(Data provided Opens)

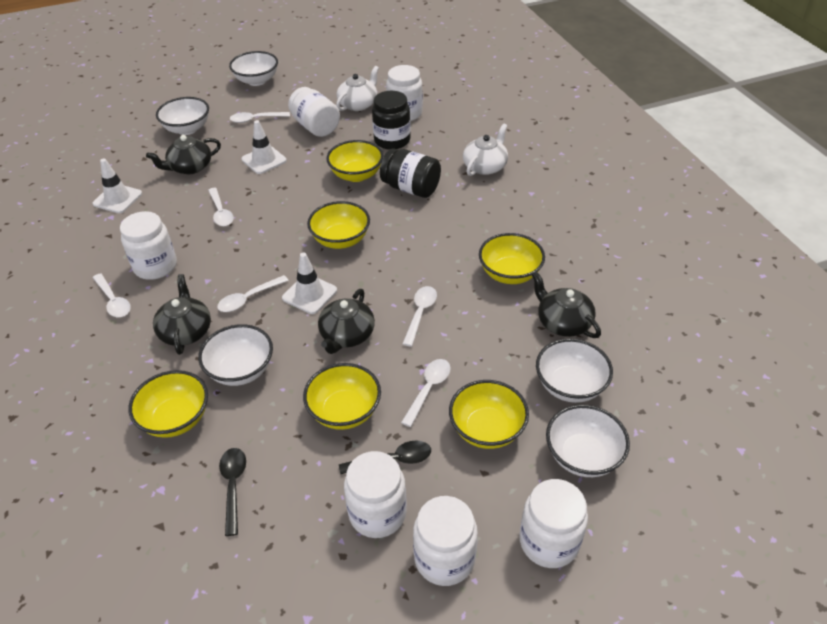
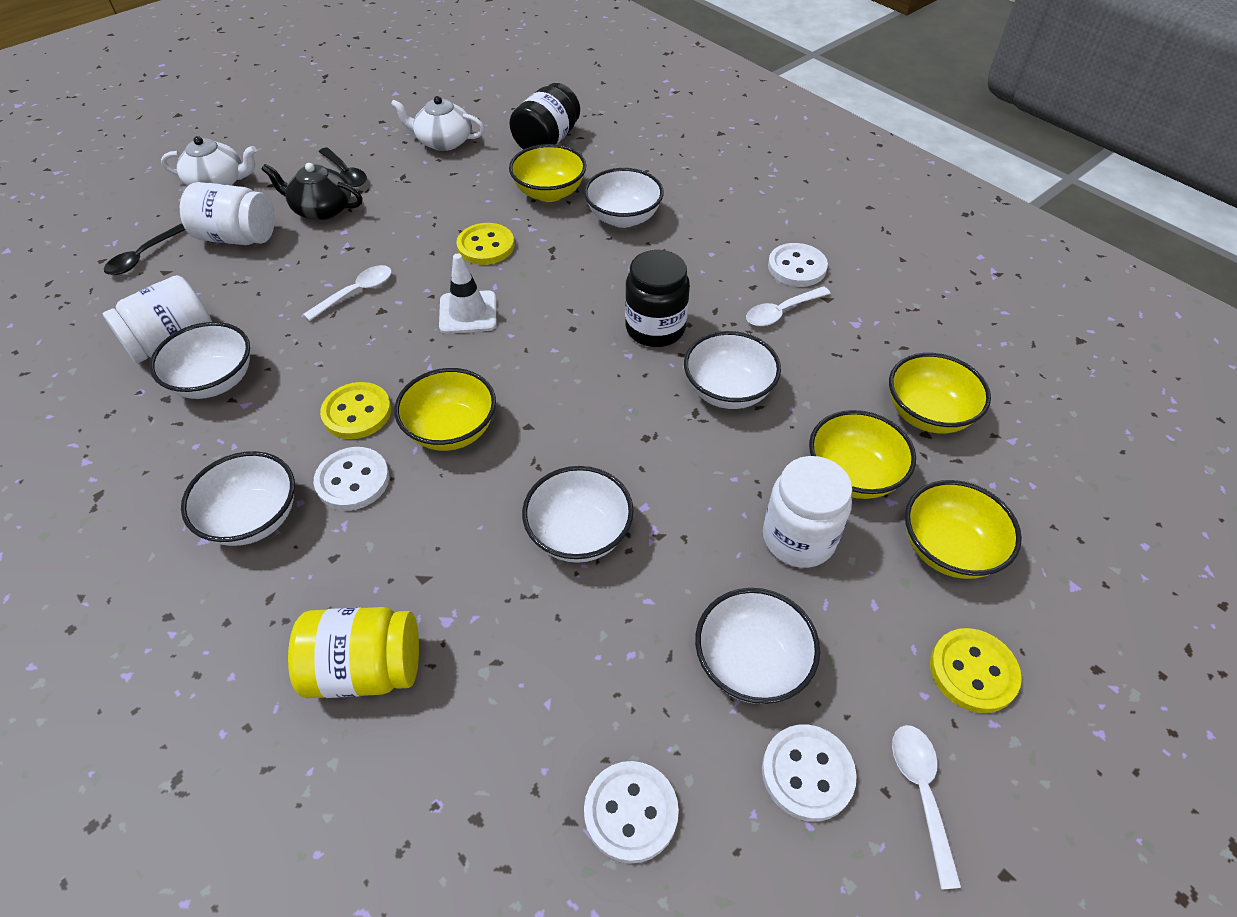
black teapot: 4 -> 1
white bowl: 5 -> 6
white button: 0 -> 4
white jar: 6 -> 3
white spoon: 6 -> 3
white traffic cone: 3 -> 1
yellow bowl: 6 -> 5
yellow button: 0 -> 3
yellow jar: 0 -> 1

(Data provided Closes)

Only the pictures are to be left out; write out all the other data exactly.

**Answer space:**
black teapot: 4 -> 1
white bowl: 5 -> 6
white button: 0 -> 4
white jar: 6 -> 3
white spoon: 6 -> 3
white traffic cone: 3 -> 1
yellow bowl: 6 -> 5
yellow button: 0 -> 3
yellow jar: 0 -> 1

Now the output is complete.